TASK OBJECTIVE: Your answer must be an exact copy of the lines from the one holding "purple mushroom: 3 -> 2" through the last line of the entries below, with nothing added.

Collected data entries
__________________________________________________

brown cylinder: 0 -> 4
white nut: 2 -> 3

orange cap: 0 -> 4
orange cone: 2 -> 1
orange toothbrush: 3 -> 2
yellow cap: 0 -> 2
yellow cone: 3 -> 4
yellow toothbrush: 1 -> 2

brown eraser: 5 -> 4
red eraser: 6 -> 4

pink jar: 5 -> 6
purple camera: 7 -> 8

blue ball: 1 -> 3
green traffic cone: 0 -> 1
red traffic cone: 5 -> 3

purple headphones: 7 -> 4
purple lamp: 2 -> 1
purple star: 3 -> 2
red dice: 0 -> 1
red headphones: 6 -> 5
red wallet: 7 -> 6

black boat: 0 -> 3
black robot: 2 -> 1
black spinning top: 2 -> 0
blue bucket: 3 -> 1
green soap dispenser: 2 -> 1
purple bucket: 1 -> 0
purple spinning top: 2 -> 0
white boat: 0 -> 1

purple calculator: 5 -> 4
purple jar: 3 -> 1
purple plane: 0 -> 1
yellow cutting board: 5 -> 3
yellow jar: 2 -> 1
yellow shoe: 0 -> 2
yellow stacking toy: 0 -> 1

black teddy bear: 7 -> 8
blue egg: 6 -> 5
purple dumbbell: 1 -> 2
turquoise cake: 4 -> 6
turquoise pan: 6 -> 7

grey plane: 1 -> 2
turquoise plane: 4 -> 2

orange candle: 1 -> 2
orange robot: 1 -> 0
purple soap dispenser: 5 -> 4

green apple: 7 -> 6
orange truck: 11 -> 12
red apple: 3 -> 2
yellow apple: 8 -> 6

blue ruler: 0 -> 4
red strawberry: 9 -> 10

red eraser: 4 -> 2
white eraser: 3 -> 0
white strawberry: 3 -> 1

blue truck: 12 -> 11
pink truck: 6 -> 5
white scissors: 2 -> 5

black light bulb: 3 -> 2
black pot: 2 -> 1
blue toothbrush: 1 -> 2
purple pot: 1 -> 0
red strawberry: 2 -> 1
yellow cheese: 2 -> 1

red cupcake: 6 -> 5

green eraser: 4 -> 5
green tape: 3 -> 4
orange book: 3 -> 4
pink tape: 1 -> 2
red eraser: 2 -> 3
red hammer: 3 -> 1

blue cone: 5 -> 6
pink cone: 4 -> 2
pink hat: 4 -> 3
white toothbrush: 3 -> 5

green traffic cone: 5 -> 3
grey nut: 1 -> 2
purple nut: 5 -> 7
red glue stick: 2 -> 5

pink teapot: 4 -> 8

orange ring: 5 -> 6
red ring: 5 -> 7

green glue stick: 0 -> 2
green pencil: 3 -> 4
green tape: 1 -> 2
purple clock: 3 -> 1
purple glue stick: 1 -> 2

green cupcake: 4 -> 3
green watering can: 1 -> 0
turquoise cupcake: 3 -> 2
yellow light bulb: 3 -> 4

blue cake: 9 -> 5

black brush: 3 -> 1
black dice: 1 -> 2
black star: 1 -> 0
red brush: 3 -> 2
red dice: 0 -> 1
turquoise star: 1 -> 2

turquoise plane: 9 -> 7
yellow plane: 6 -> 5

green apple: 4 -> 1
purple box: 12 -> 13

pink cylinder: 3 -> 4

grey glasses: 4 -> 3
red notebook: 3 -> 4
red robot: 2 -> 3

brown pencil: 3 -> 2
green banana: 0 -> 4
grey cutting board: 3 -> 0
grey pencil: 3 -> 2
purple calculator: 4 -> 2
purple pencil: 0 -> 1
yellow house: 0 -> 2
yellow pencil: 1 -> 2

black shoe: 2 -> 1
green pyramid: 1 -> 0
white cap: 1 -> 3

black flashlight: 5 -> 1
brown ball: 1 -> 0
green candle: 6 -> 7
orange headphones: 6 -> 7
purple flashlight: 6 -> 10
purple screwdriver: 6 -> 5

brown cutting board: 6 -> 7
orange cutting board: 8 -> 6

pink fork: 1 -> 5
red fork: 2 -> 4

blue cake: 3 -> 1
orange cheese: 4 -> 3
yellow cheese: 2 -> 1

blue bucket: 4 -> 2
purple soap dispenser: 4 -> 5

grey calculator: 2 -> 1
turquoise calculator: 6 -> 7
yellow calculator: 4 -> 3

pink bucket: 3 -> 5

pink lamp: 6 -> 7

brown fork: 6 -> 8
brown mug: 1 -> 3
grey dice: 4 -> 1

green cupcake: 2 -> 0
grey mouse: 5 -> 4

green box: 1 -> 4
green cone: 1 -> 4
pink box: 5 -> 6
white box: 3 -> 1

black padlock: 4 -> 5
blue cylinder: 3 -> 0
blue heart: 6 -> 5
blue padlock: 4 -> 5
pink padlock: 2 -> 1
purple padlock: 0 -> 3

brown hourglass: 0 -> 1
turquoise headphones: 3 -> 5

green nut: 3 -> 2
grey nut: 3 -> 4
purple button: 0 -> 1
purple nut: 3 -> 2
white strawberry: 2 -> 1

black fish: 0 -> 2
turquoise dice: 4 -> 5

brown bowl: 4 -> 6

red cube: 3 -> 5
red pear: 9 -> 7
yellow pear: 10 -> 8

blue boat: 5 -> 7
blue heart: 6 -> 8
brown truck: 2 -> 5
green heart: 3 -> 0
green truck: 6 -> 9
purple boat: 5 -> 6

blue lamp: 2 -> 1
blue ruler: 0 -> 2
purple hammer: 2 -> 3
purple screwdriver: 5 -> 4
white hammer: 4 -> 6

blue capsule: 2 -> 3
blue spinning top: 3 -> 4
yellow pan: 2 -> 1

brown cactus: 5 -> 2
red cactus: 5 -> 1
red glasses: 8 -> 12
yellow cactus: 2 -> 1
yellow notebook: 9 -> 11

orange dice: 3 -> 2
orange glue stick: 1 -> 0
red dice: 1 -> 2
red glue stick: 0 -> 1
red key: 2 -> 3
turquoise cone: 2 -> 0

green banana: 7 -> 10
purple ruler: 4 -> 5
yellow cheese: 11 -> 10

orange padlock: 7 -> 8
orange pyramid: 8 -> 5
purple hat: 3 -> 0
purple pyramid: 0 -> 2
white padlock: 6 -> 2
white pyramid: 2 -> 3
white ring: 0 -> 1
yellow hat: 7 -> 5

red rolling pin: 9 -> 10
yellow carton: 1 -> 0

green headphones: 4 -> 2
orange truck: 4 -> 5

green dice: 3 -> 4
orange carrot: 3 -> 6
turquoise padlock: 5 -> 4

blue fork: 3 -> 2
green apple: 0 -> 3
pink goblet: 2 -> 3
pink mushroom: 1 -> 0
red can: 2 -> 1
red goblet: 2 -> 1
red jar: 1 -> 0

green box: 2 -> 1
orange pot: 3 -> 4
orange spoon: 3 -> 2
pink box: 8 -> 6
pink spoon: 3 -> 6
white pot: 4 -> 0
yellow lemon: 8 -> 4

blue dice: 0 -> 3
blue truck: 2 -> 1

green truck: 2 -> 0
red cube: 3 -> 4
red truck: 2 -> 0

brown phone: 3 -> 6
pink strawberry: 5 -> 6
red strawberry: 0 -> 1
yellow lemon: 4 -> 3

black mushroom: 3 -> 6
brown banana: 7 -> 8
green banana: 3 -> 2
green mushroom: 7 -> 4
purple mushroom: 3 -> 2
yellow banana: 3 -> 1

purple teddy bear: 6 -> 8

__________________________________________________

TASK RESULT:
purple mushroom: 3 -> 2
yellow banana: 3 -> 1

purple teddy bear: 6 -> 8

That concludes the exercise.